- [Activity]:
Find every line in the entries that holds the string "AGND" and report it.

*** Dataset records Section Begins ***

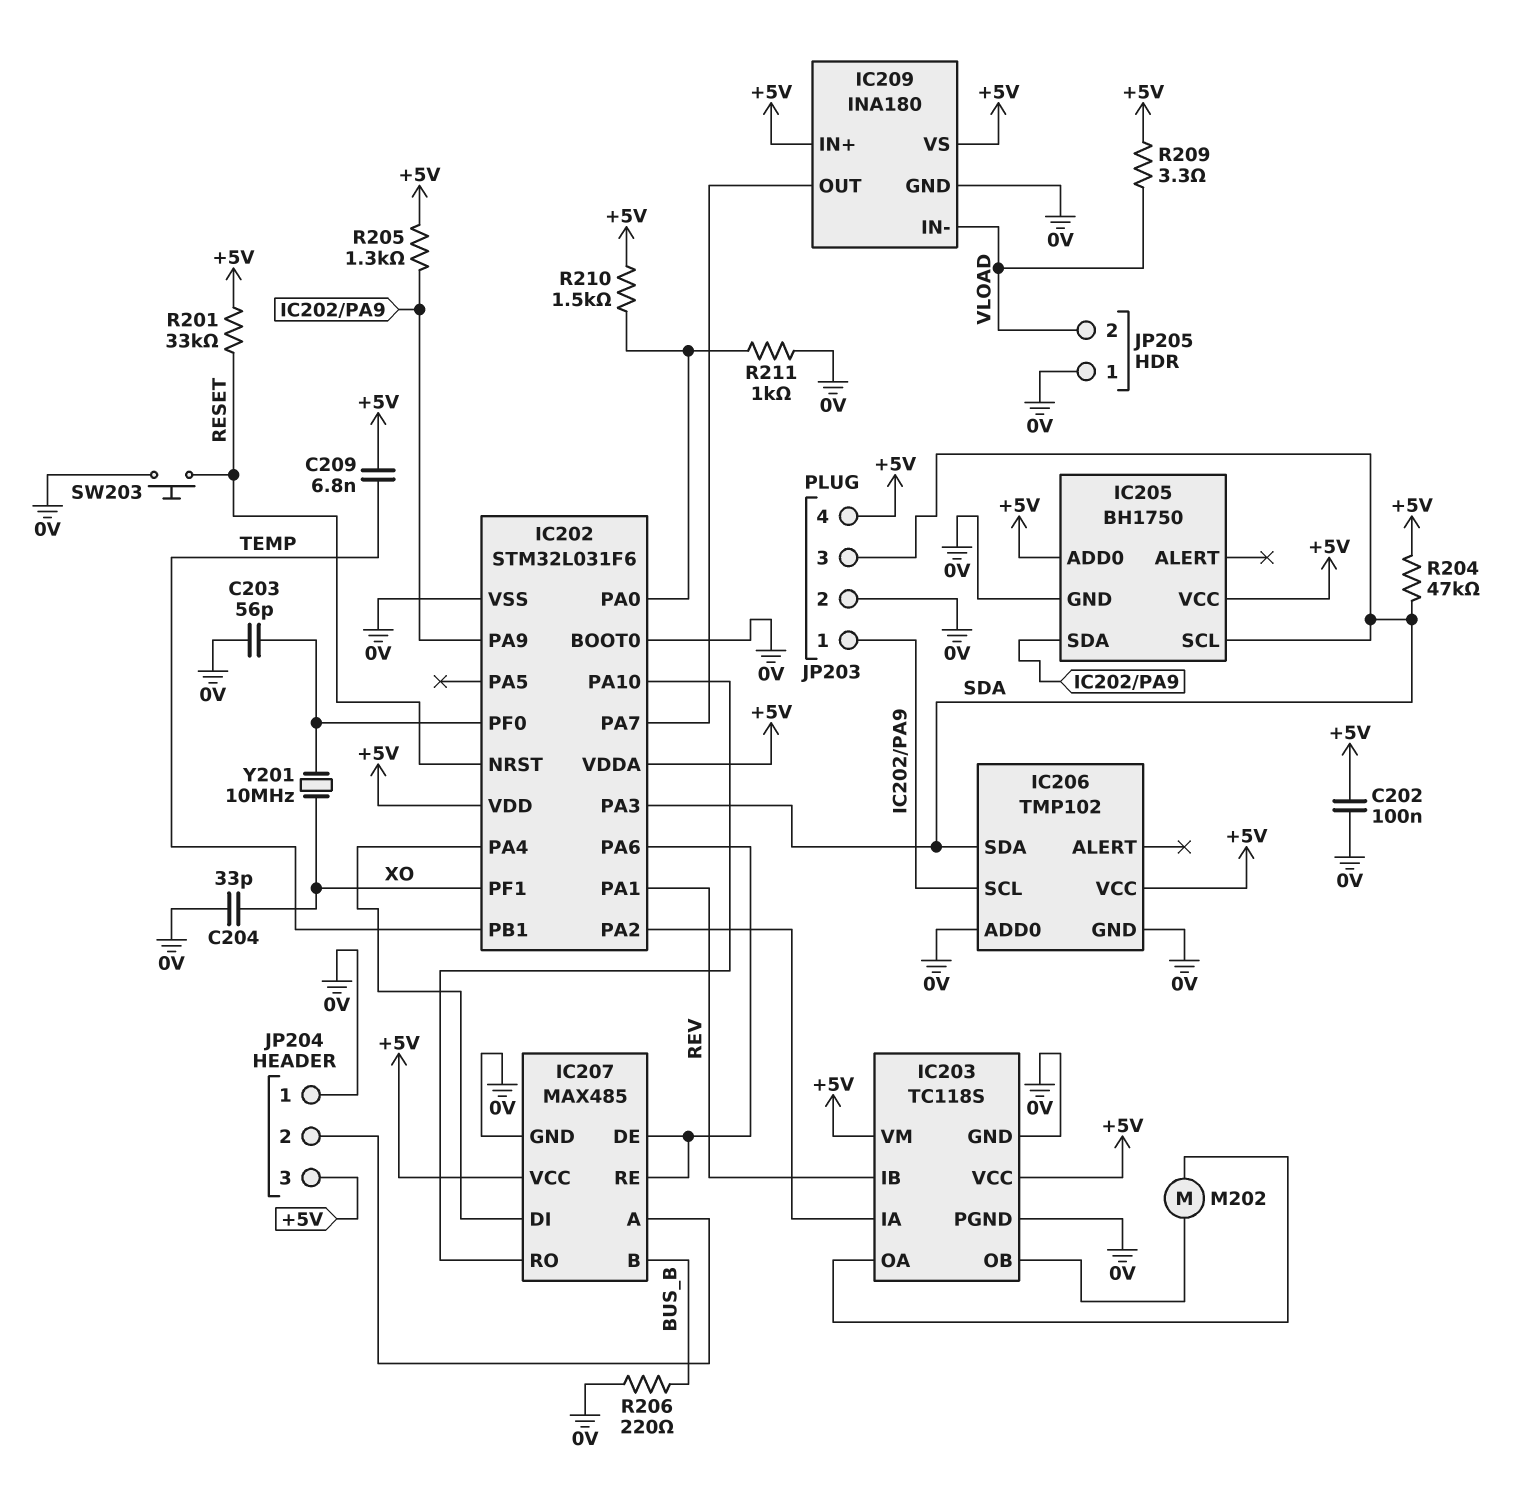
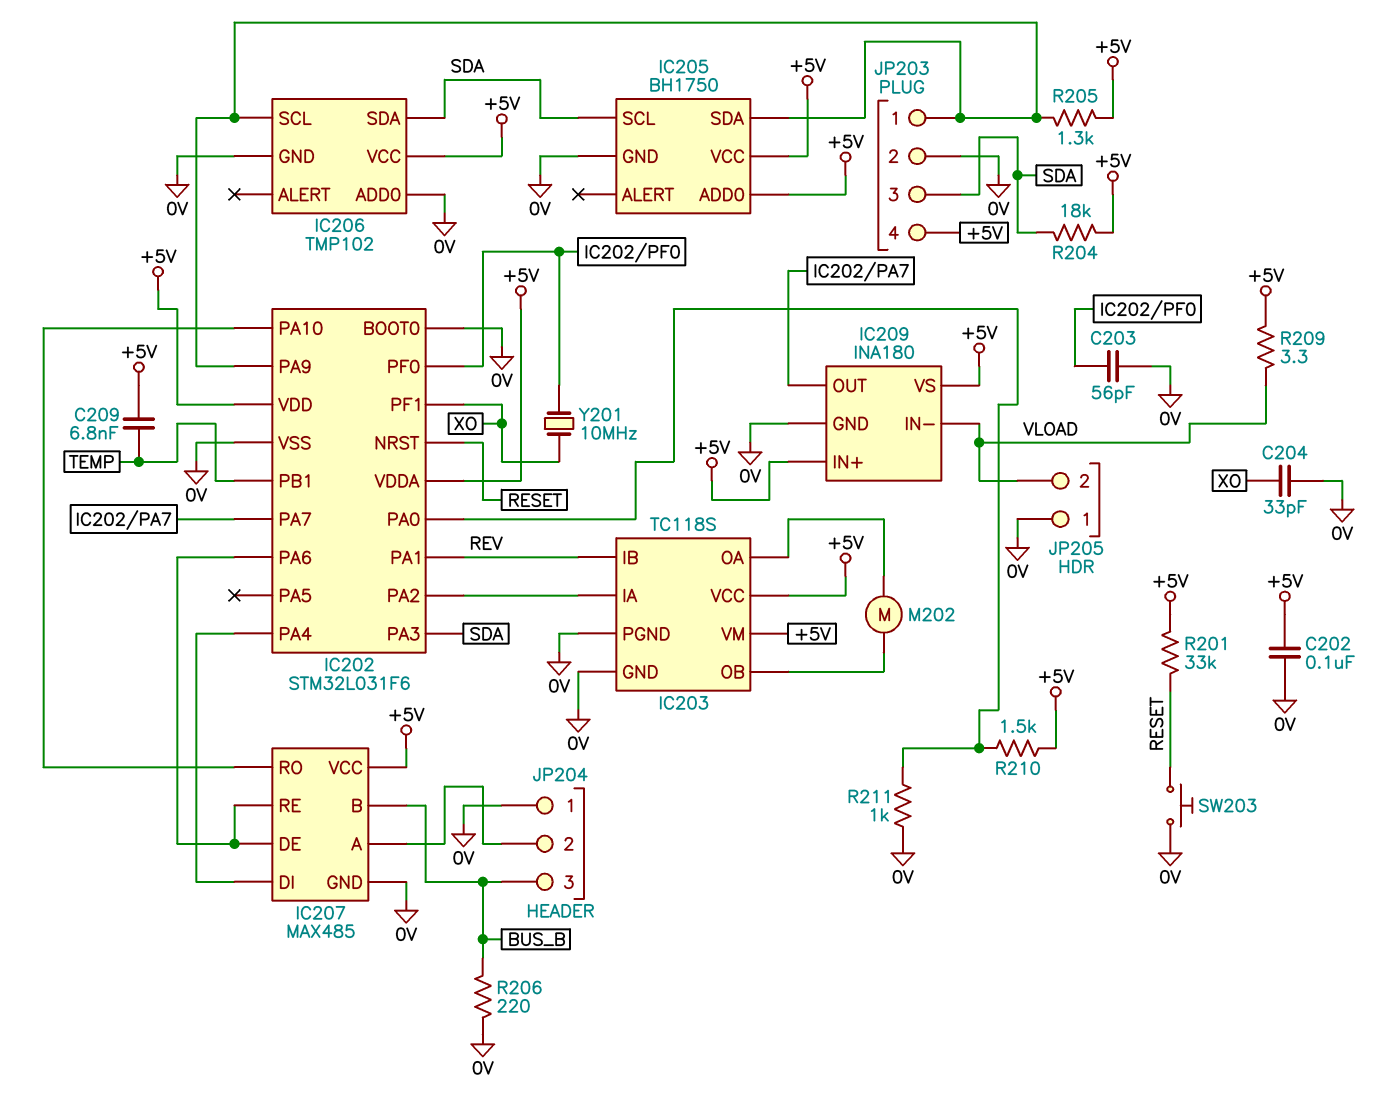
JP204 pin 3: +5V -> BUS_B
R204: 47k (+5V, SDA) -> 18k (+5V, SDA)

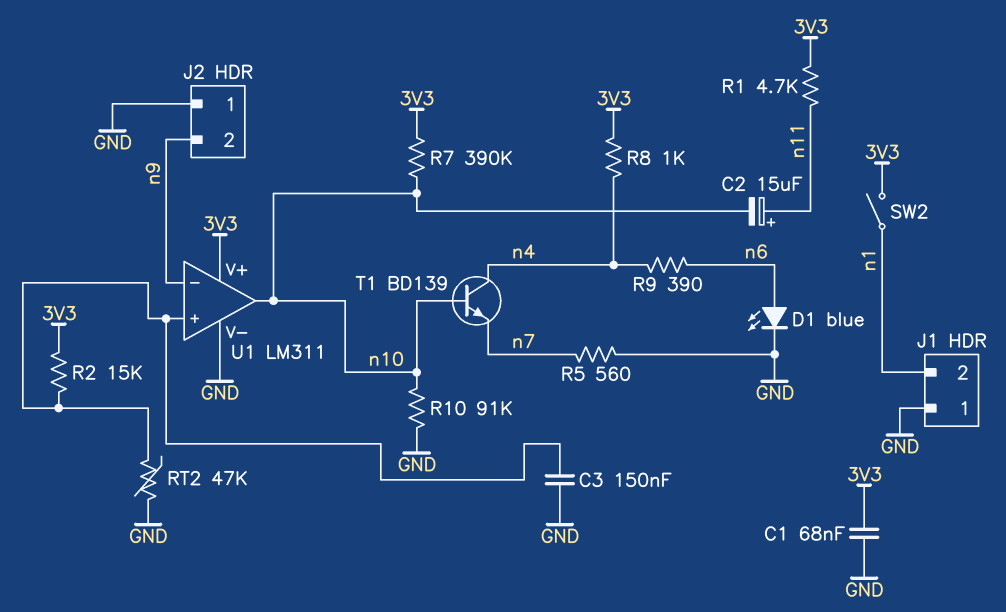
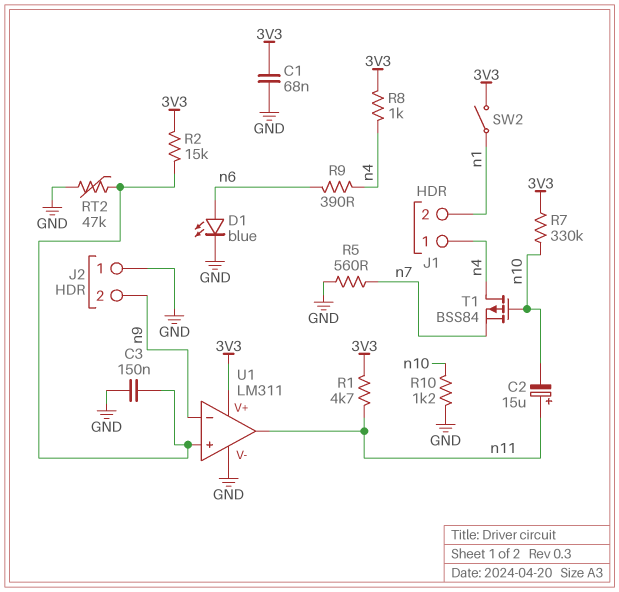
J1 pin 1: GND -> n4
R7: 390k (3V3, n10) -> 330k (3V3, n10)
R10: 91k (GND, n10) -> 1.2k (GND, n10)
T1: NPN BD139 (B n10, C n4, E n7) -> PMOS BSS84 (G n10, D n4, S n7)
U1 pin out: n10 -> n11

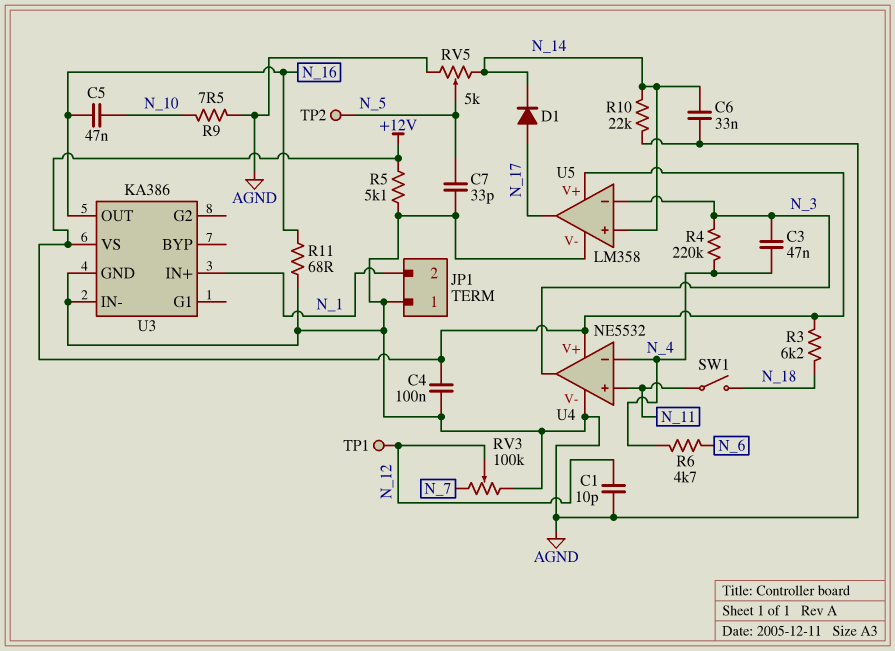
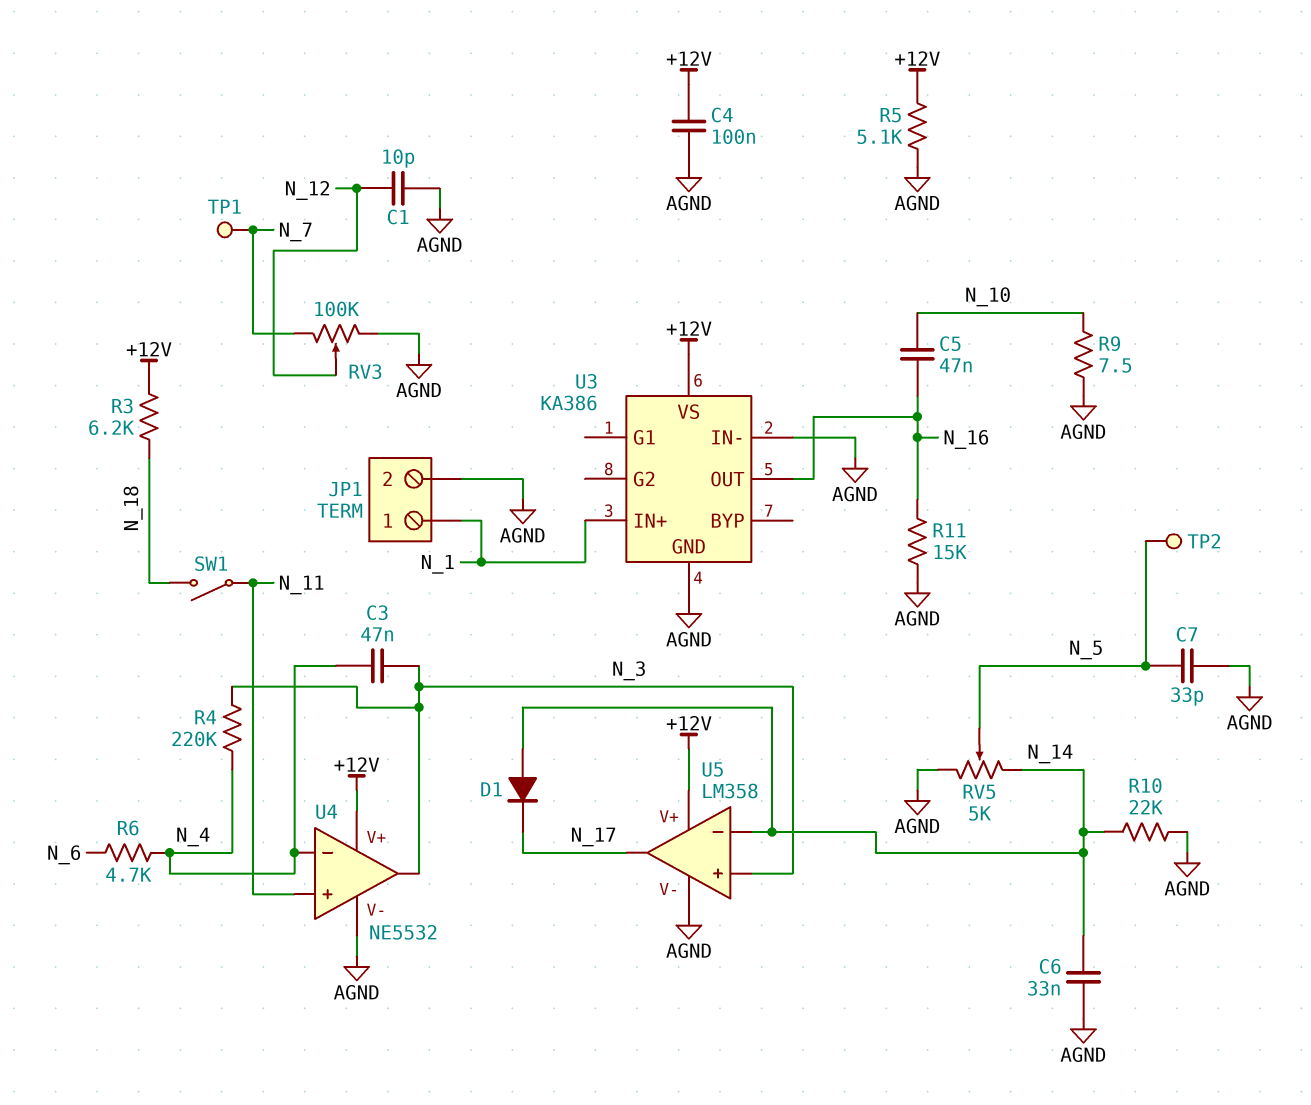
D1: diode (A N_17, K N_14) -> diode (A N_14, K N_17)
JP1 pin 1: AGND -> N_1
JP1 pin 2: N_1 -> AGND
R11: 68 (AGND, N_16) -> 15k (AGND, N_16)
TP1: test point (N_12) -> test point (N_7)
U5 pin in+: N_14 -> N_3
U5 pin in-: N_3 -> N_14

*** Dataset records Section Ends ***

- [Solved problem]:
JP1 pin 1: AGND -> N_1
JP1 pin 2: N_1 -> AGND
R11: 68 (AGND, N_16) -> 15k (AGND, N_16)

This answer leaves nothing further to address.